▶ **Request**: Please copy out every line of the listing below in which the word "brown" appears.

▶ **Materials provided**:
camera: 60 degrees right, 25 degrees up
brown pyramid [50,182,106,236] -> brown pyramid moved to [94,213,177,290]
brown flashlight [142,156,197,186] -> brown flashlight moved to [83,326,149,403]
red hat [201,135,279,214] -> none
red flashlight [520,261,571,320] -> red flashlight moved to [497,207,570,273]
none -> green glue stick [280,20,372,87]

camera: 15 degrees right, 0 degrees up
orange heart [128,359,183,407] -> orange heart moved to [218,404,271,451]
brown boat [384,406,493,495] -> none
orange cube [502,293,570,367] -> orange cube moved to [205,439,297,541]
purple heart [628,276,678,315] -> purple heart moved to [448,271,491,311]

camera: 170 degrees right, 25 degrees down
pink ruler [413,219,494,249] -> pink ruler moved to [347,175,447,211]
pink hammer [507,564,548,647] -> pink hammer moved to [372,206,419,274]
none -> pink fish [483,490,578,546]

...

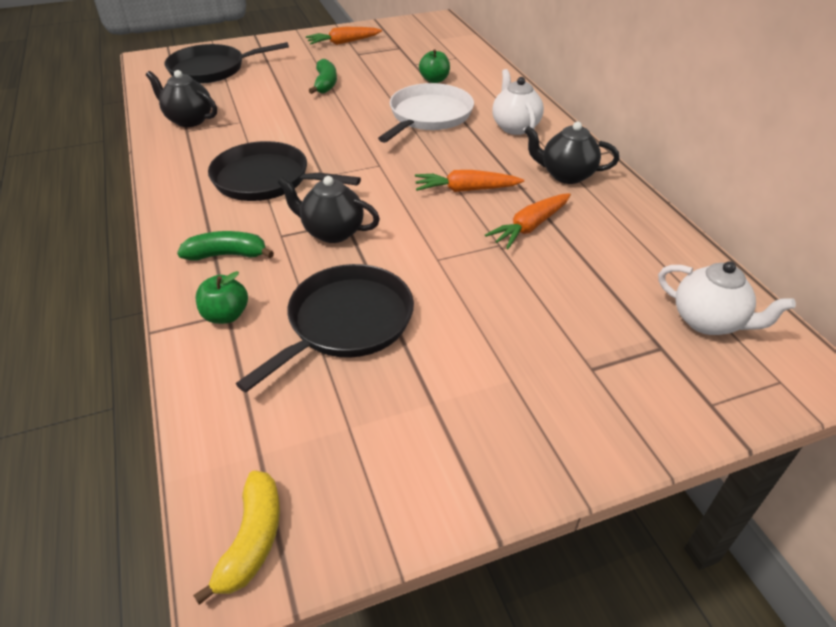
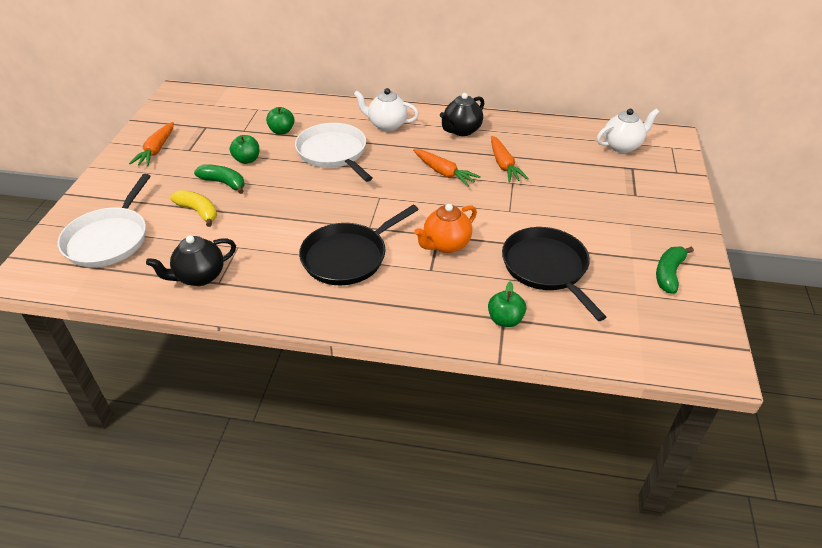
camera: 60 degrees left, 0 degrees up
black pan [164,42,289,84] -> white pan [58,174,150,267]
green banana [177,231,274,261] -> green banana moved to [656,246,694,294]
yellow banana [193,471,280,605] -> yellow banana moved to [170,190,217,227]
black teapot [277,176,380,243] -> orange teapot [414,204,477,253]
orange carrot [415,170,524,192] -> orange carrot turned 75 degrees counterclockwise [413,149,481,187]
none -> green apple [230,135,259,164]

▶ **Task solution**:
brown pyramid [50,182,106,236] -> brown pyramid moved to [94,213,177,290]
brown flashlight [142,156,197,186] -> brown flashlight moved to [83,326,149,403]
brown boat [384,406,493,495] -> none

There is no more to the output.